What needs to be done: Working from the listing below, pick each line containing the word "none" and copy it.

Input data:
* * * * *

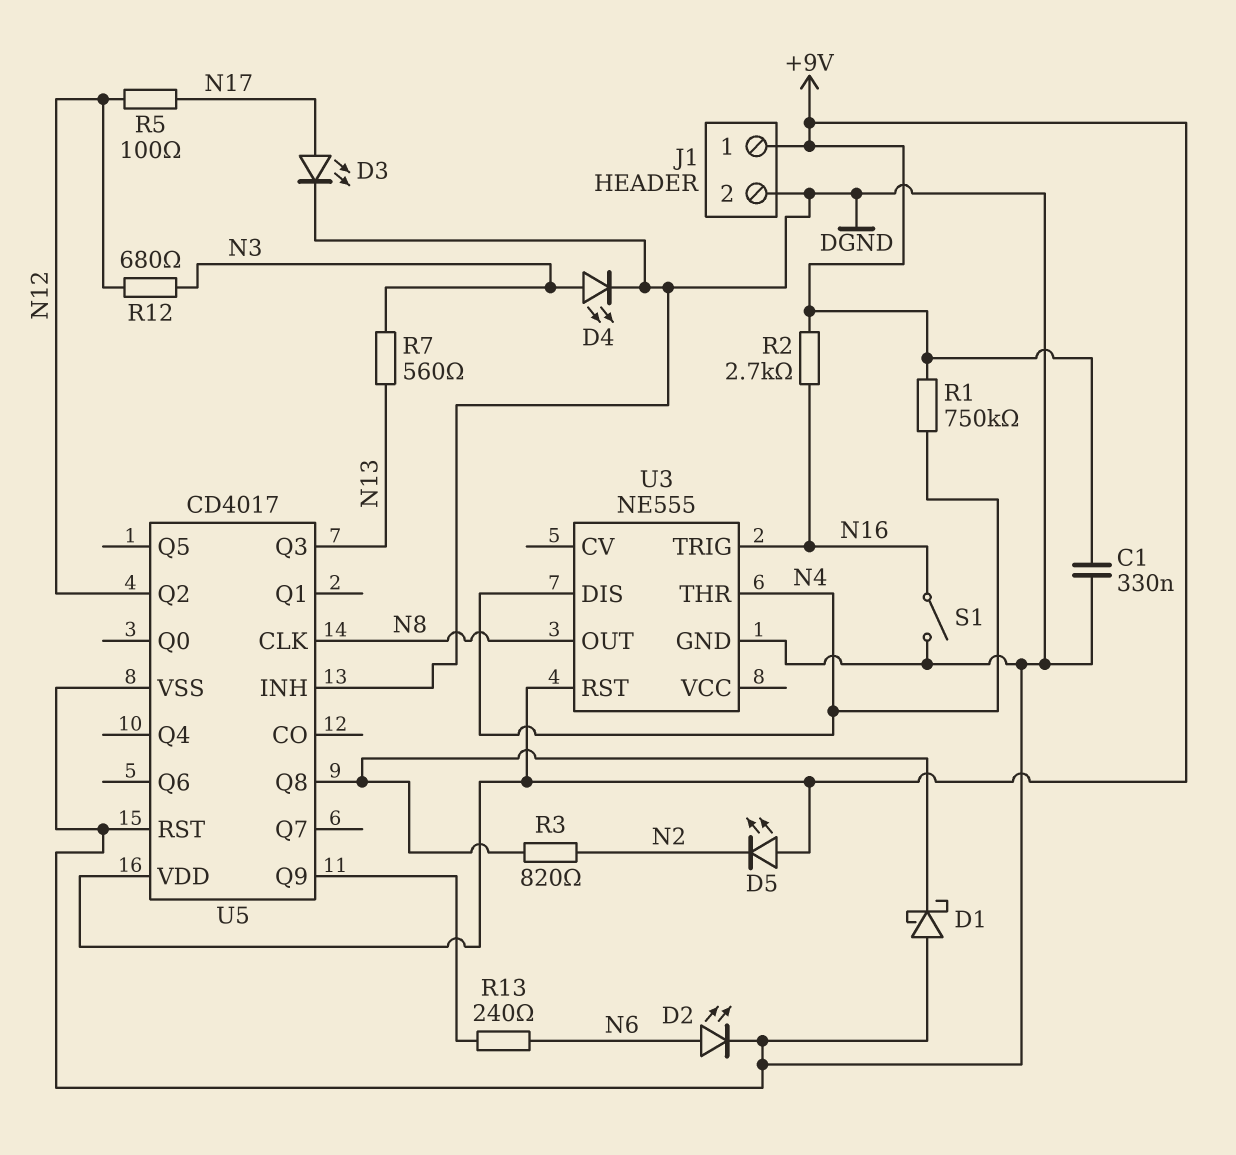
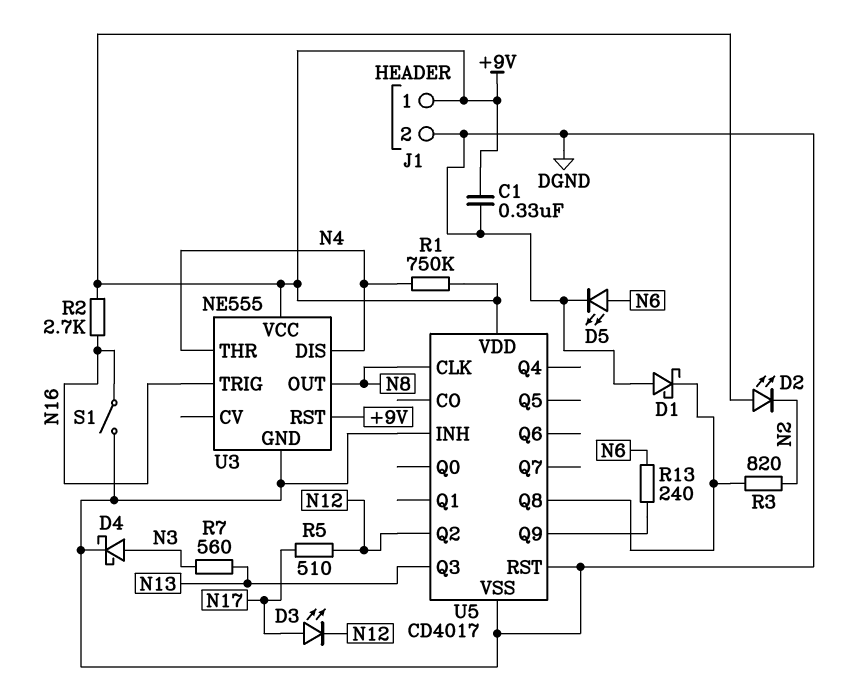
D2: LED (A N6, K DGND) -> LED (A +9V, K N2)
D3: LED (A N17, K DGND) -> LED (A N17, K N12)
D4: LED (A N3, K DGND) -> schottky (A N3, K DGND)
D5: LED (A +9V, K N2) -> LED (A N6, K DGND)
R5: 100 (N12, N17) -> 510 (N12, N17)
R12: 680 (N3, N12) -> none
U3 pin VCC: none -> +9V

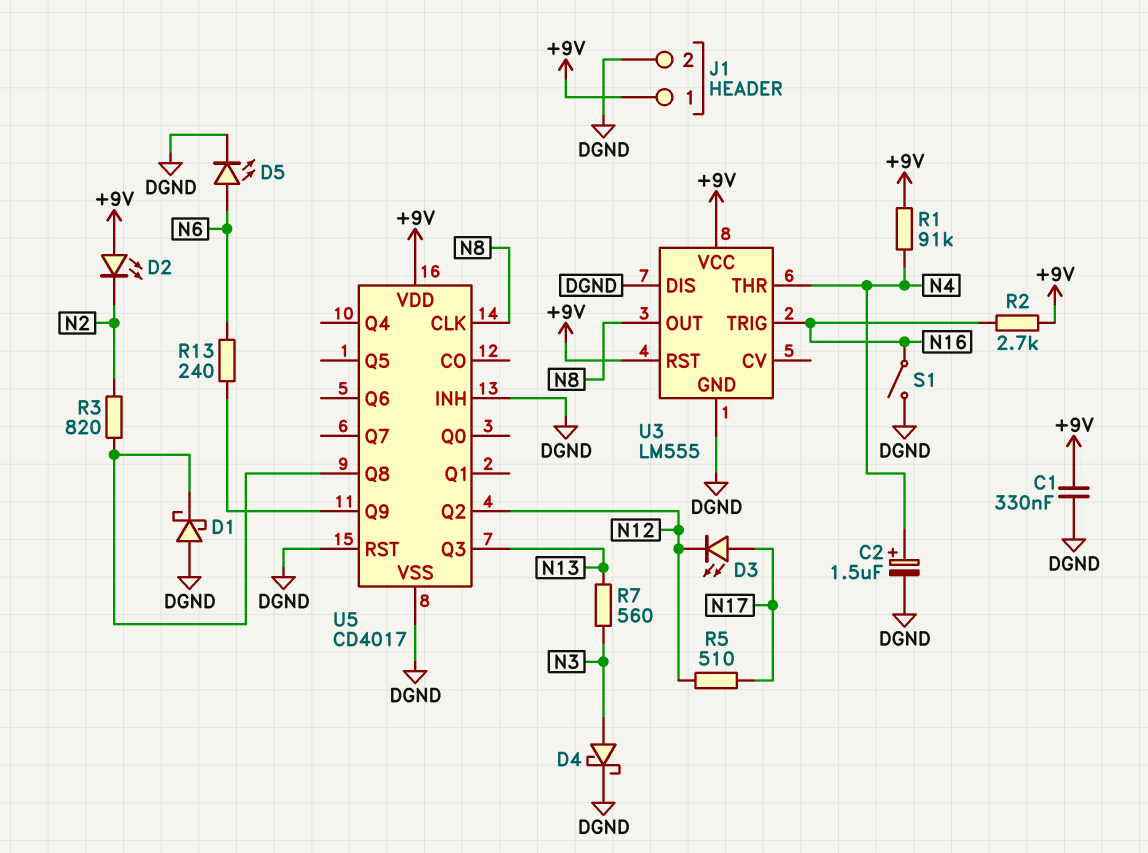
C2: none -> 1.5uF (plus N4, minus DGND)
R1: 750k (+9V, N4) -> 91k (+9V, N4)
U3: NE555 -> LM555
U3 pin DIS: N4 -> DGND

* * * * *

Reply to the exercise:
R12: 680 (N3, N12) -> none
U3 pin VCC: none -> +9V
C2: none -> 1.5uF (plus N4, minus DGND)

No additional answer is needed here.